Try it »
Work through the data below and copy out every line where "Missing" is found.

(Two-dimensional motion records)
____
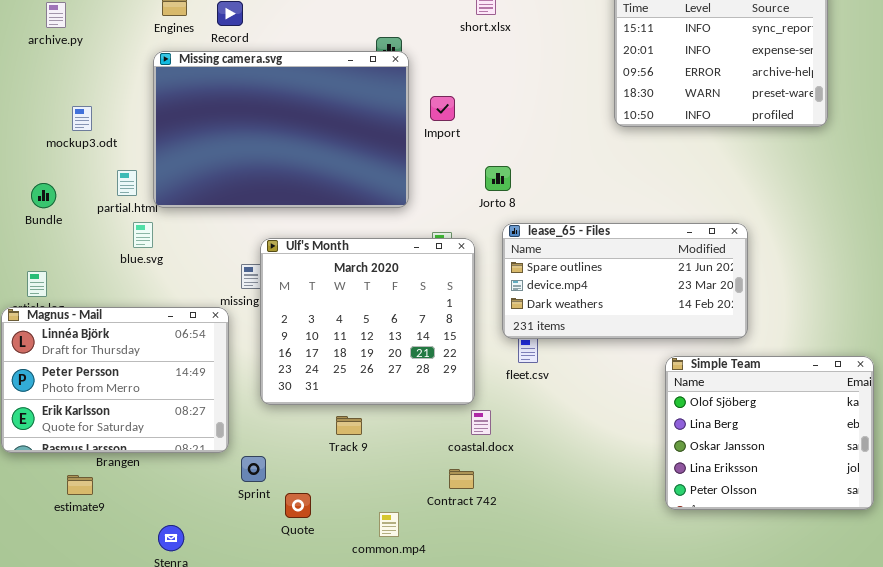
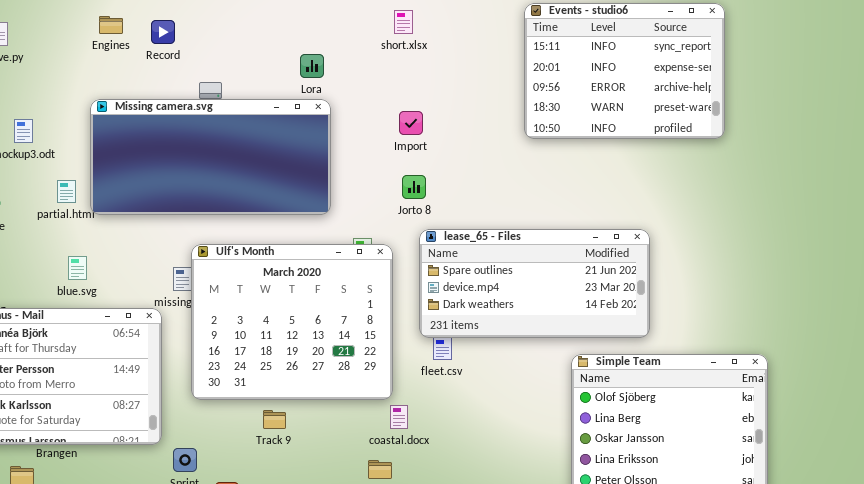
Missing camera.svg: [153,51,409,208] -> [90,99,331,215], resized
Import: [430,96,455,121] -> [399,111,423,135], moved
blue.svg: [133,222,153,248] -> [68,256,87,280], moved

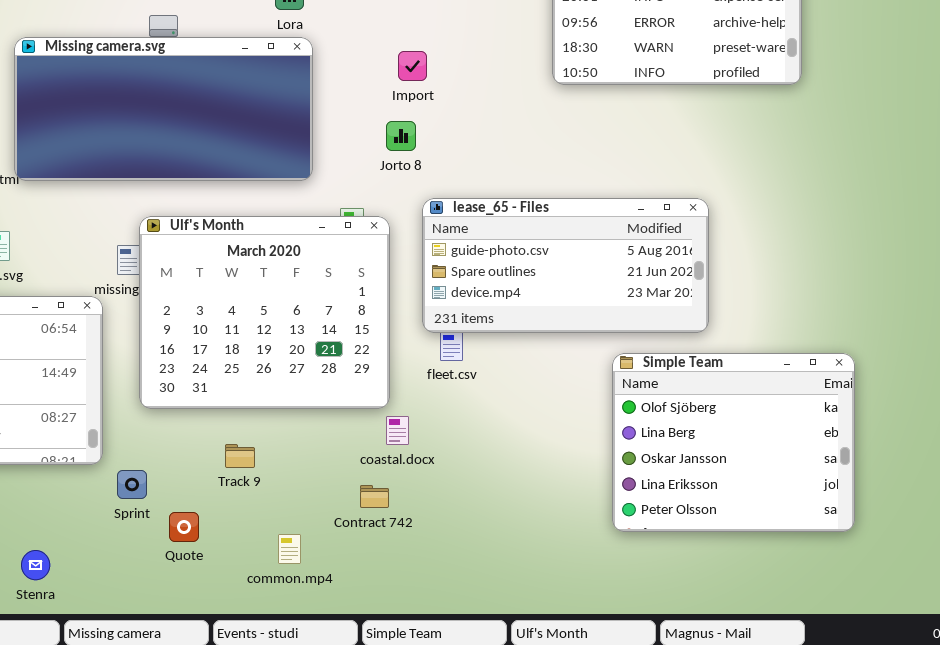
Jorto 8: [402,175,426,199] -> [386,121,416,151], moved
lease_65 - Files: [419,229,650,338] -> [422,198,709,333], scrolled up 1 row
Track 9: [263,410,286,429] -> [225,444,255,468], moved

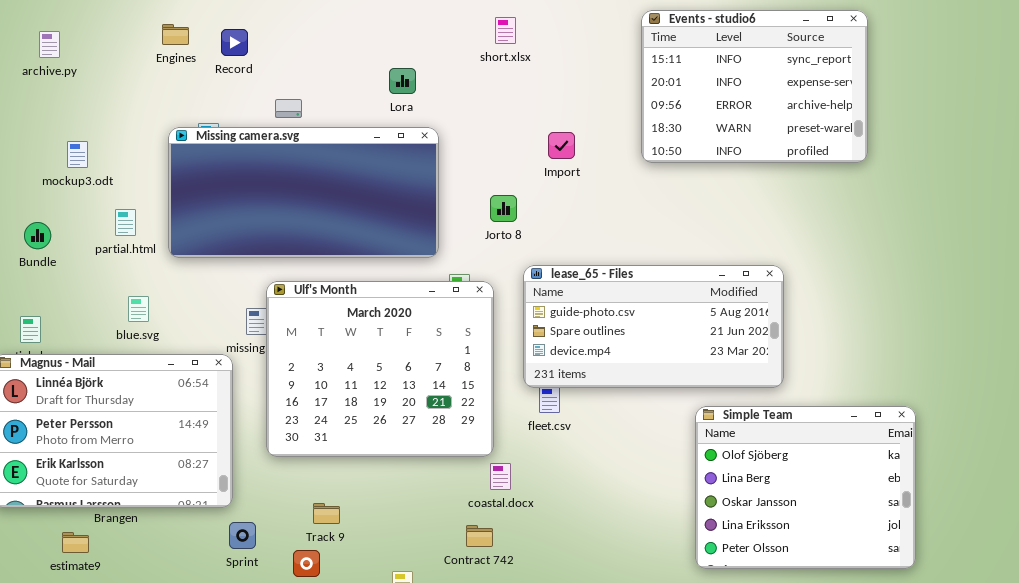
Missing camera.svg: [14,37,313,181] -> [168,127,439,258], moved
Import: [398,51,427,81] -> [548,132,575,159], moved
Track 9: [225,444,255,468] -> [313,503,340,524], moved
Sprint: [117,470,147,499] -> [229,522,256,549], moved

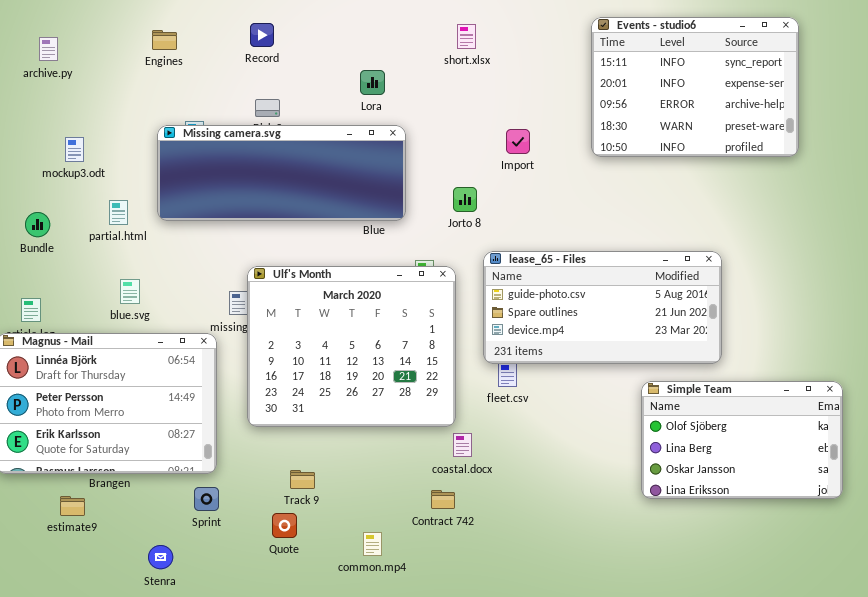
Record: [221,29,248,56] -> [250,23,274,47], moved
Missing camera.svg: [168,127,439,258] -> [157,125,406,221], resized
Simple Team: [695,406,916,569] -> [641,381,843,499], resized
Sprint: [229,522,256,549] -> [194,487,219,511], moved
____
Result below »
Missing camera.svg: [153,51,409,208] -> [90,99,331,215], resized
Missing camera.svg: [14,37,313,181] -> [168,127,439,258], moved
Missing camera.svg: [168,127,439,258] -> [157,125,406,221], resized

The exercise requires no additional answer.